GOAL OF THE EXERCISE = Though the entries contain pictures, the copy you make should hold only the rest, exactly as written.

RECORD EXCERPTS =
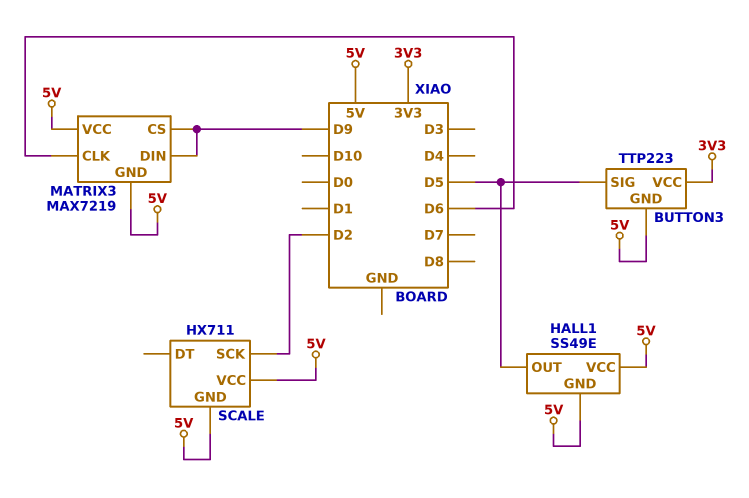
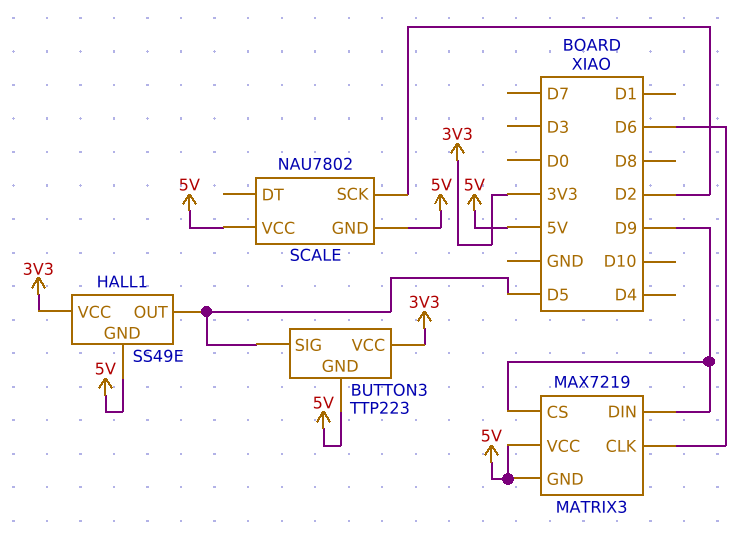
HALL1 pin VCC: 5V -> 3V3
SCALE: HX711 -> NAU7802

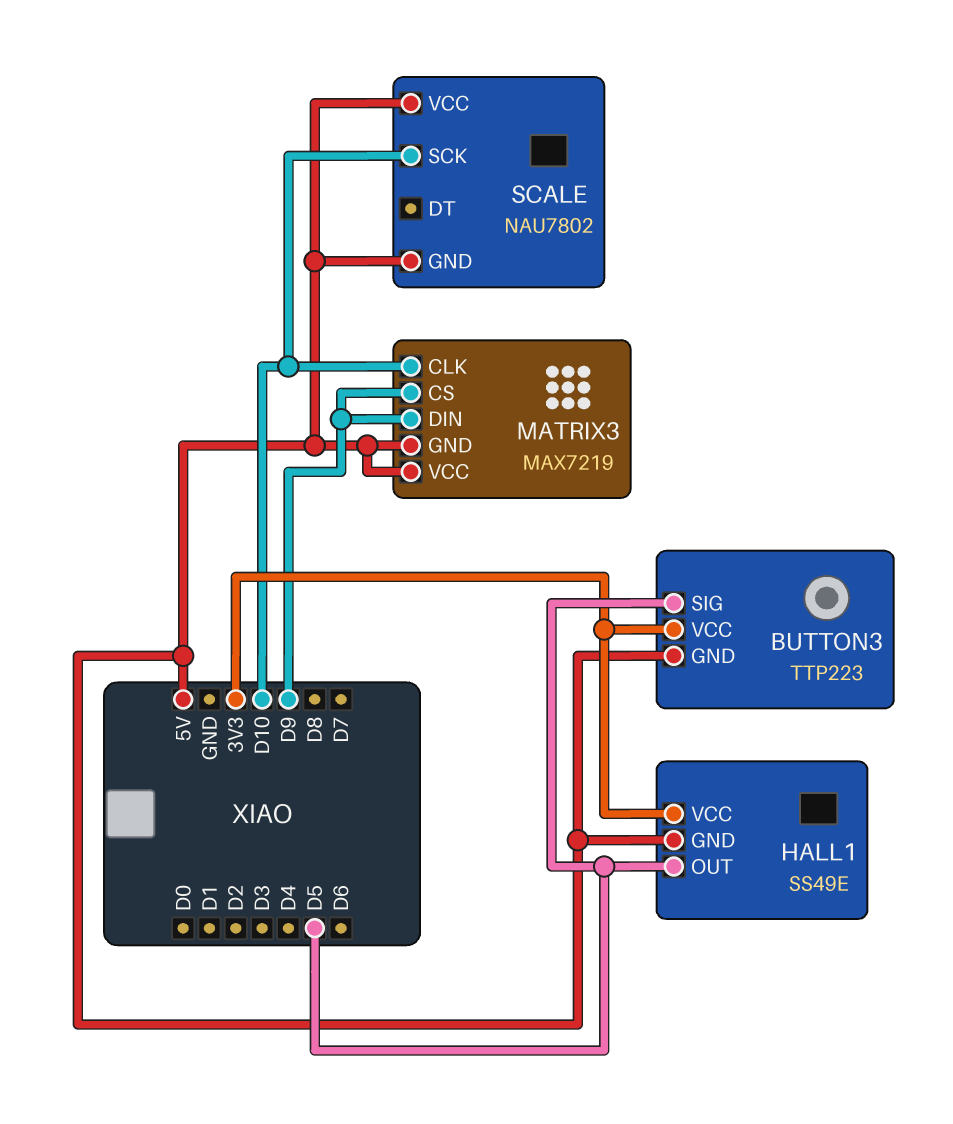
MATRIX3 pin CLK: D6 -> D10
SCALE pin SCK: D2 -> D10

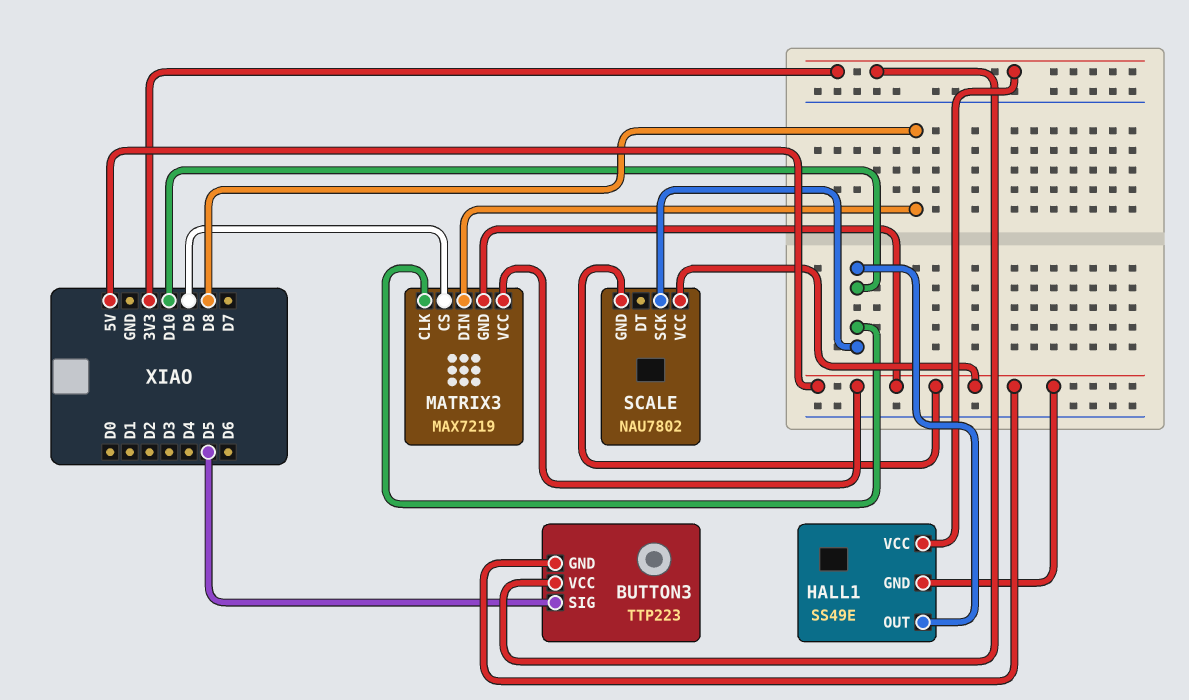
HALL1 pin OUT: D5 -> D10
MATRIX3 pin DIN: D9 -> D8

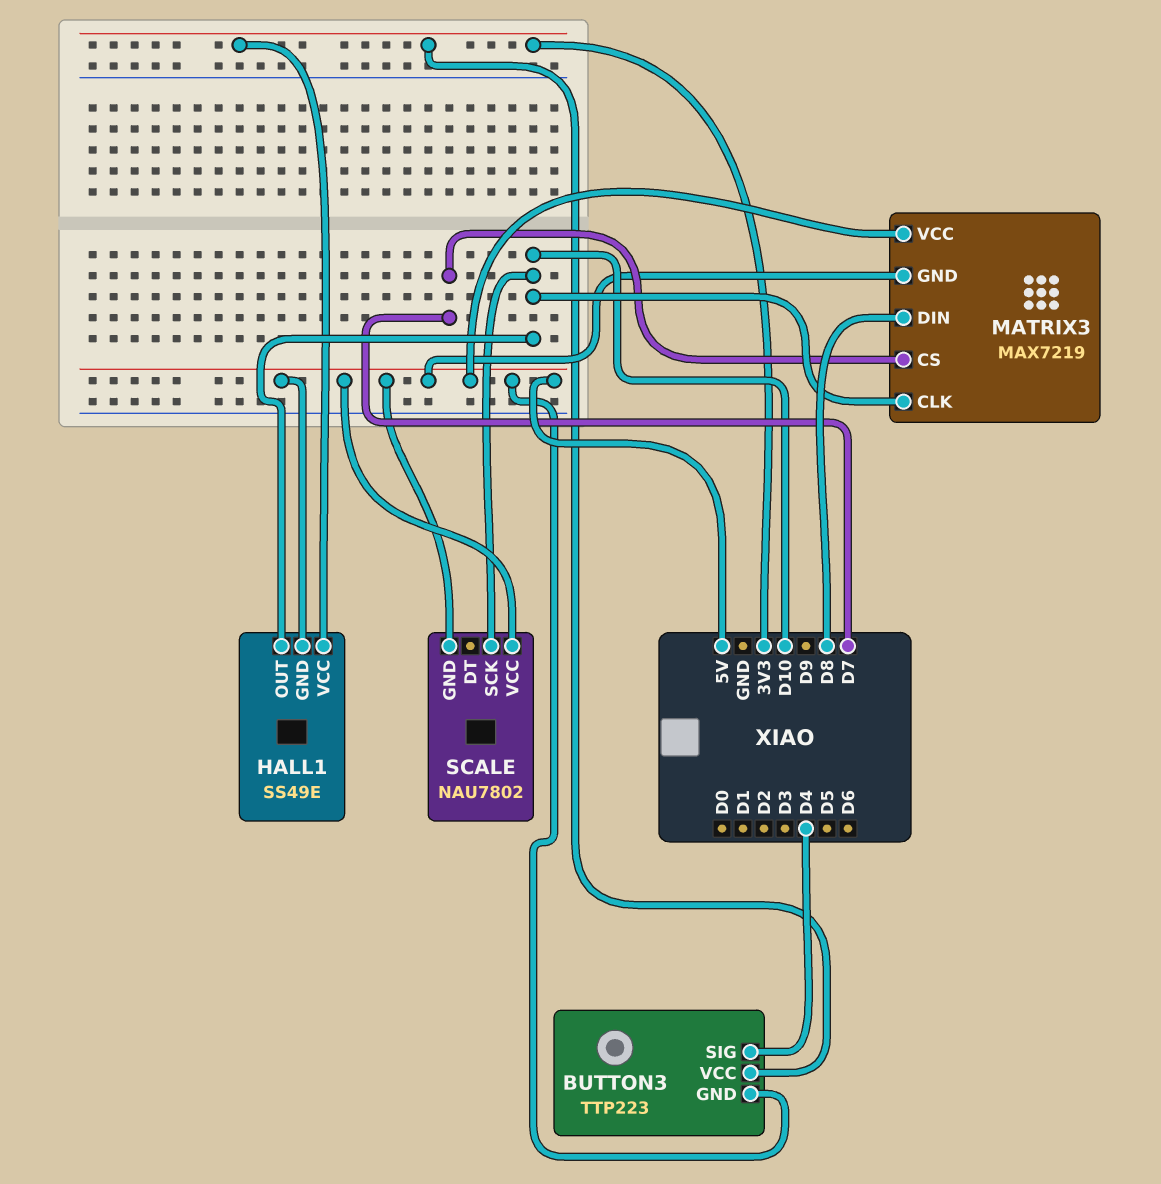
BUTTON3 pin SIG: D5 -> D4
MATRIX3 pin CS: D9 -> D7

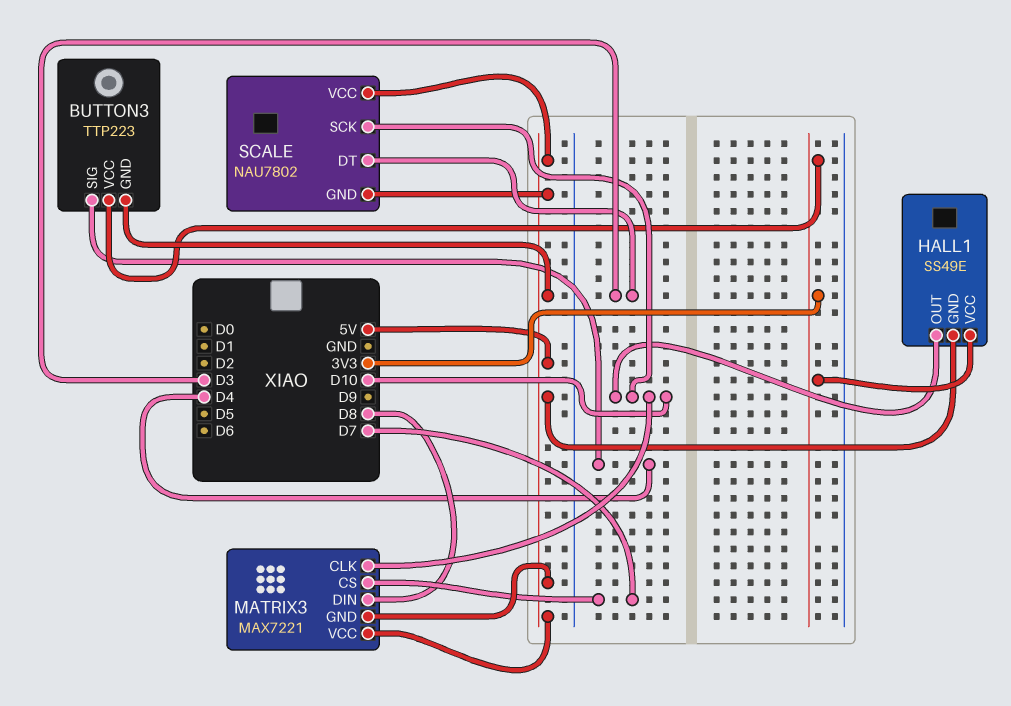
MATRIX3: MAX7219 -> MAX7221
SCALE pin DT: none -> D3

ANSWER SPACE =
HALL1 pin VCC: 5V -> 3V3
SCALE: HX711 -> NAU7802

MATRIX3 pin CLK: D6 -> D10
SCALE pin SCK: D2 -> D10

HALL1 pin OUT: D5 -> D10
MATRIX3 pin DIN: D9 -> D8

BUTTON3 pin SIG: D5 -> D4
MATRIX3 pin CS: D9 -> D7

MATRIX3: MAX7219 -> MAX7221
SCALE pin DT: none -> D3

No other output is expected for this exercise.